▶ What you have to do: Look through the lines below; wherever the word "size" appears, copy that line.
(Material for this task)
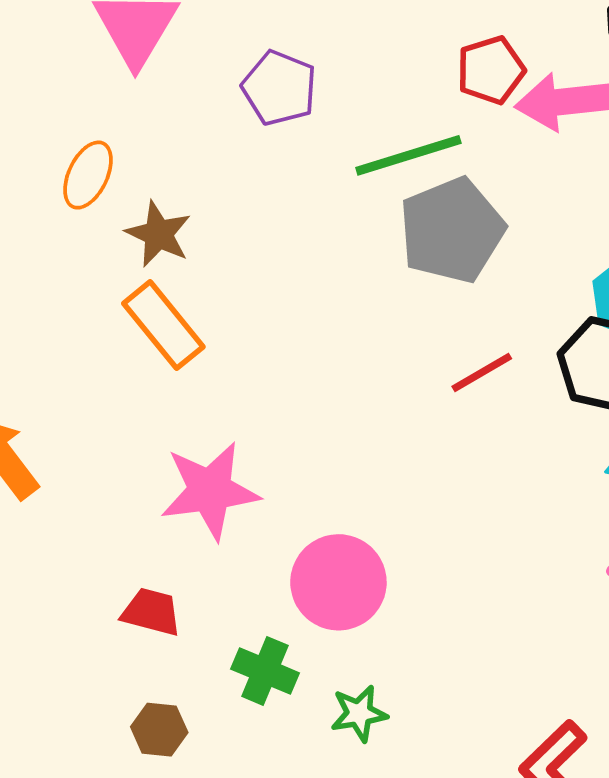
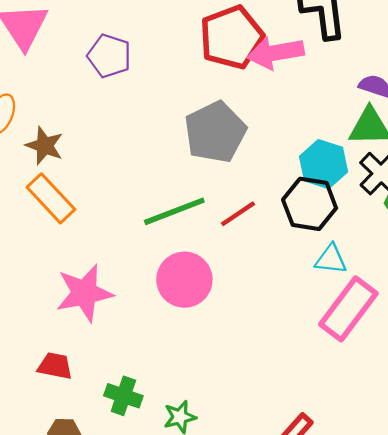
red pentagon: (491, 70) -> (232, 37), size x1.6
green line: (408, 155) -> (174, 211), moved
pink circle: (338, 582) -> (184, 280), moved

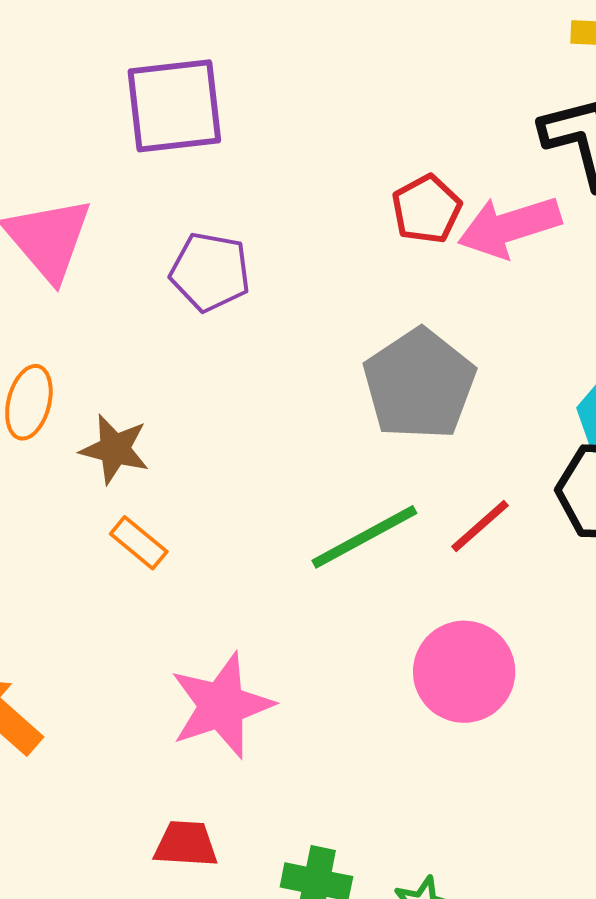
red pentagon: (232, 37) -> (426, 209), size x0.6
orange rectangle: (51, 198) -> (139, 543), size x0.6
pink circle: (184, 280) -> (464, 672), moved

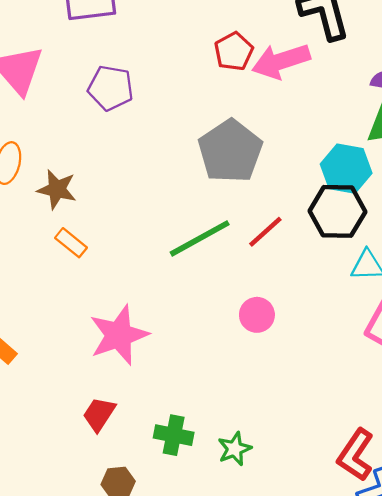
pink circle: (464, 672) -> (257, 315), size x0.6
red trapezoid: (186, 844) -> (99, 414), turned -60

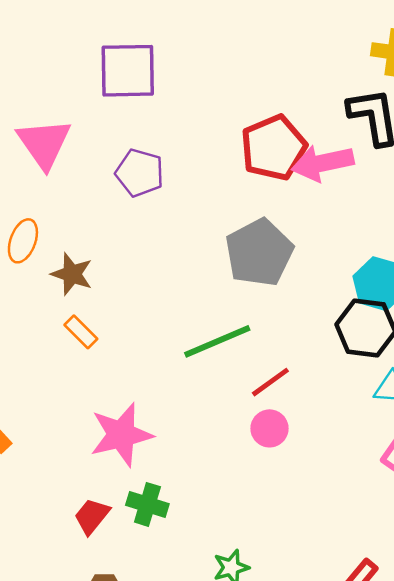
red pentagon: (234, 51) -> (274, 148), size x1.6
red line: (265, 232) -> (270, 382), moved
green cross: (174, 435) -> (147, 504), moved

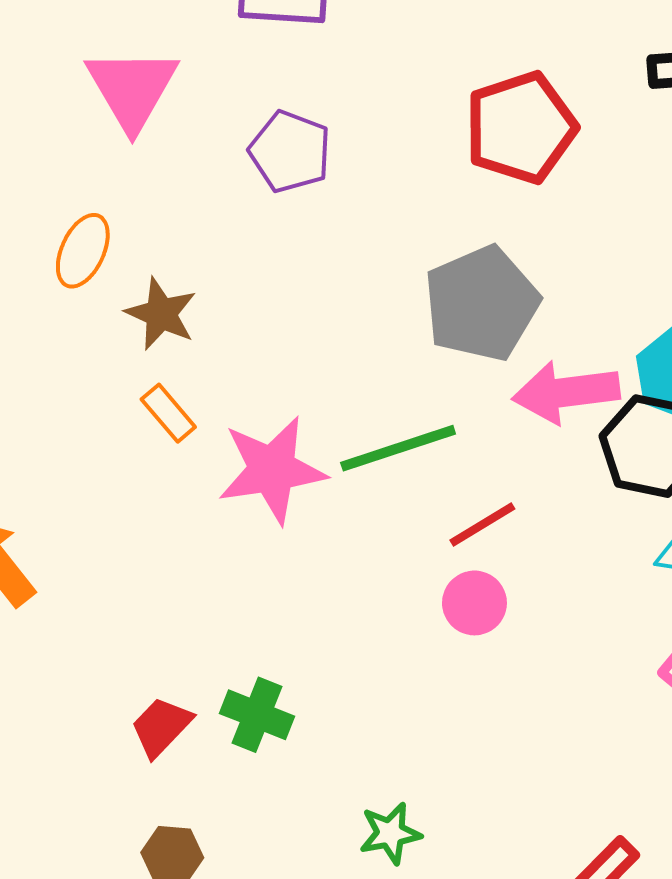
pink arrow: (323, 163) -> (566, 392), moved
pink star: (121, 435) -> (272, 470), moved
(End Material for this task)
▶ Result below:
red pentagon: (491, 70) -> (232, 37), size x1.6
red pentagon: (232, 37) -> (426, 209), size x0.6
orange rectangle: (51, 198) -> (139, 543), size x0.6
pink circle: (464, 672) -> (257, 315), size x0.6
red pentagon: (234, 51) -> (274, 148), size x1.6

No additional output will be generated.